Return the line containing "yellow cup [476,428,534,509]" and all lines after it exactly; stop at the end of the material.

_Source records_
**********
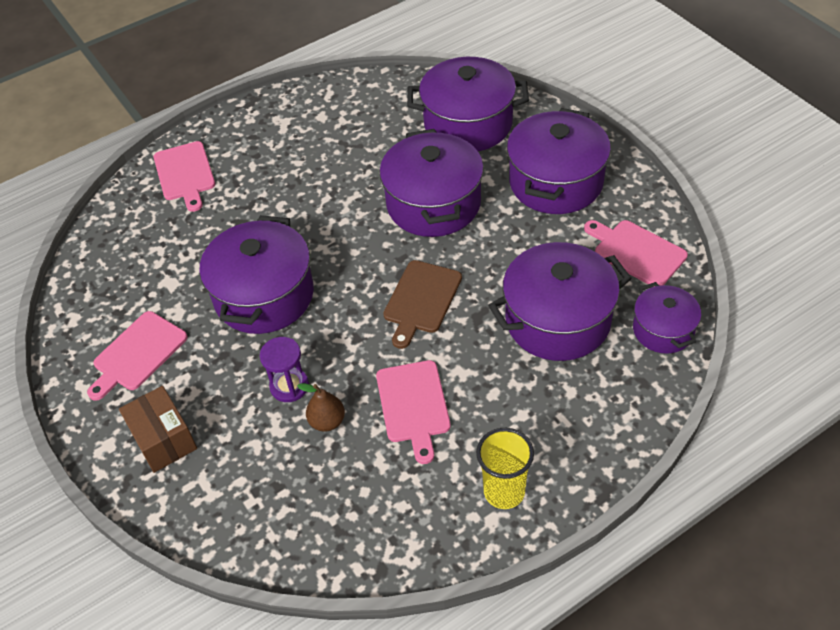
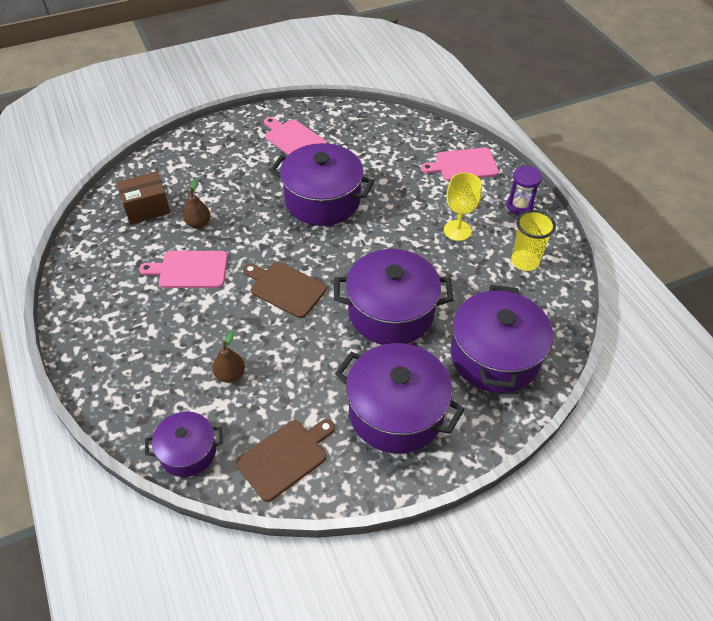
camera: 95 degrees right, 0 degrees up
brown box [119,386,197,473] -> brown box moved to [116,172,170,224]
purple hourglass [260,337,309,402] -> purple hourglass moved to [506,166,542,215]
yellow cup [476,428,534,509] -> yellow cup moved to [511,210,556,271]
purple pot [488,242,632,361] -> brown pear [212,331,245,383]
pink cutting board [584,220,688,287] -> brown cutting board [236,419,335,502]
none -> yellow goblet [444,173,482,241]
**********
_Answer space_
yellow cup [476,428,534,509] -> yellow cup moved to [511,210,556,271]
purple pot [488,242,632,361] -> brown pear [212,331,245,383]
pink cutting board [584,220,688,287] -> brown cutting board [236,419,335,502]
none -> yellow goblet [444,173,482,241]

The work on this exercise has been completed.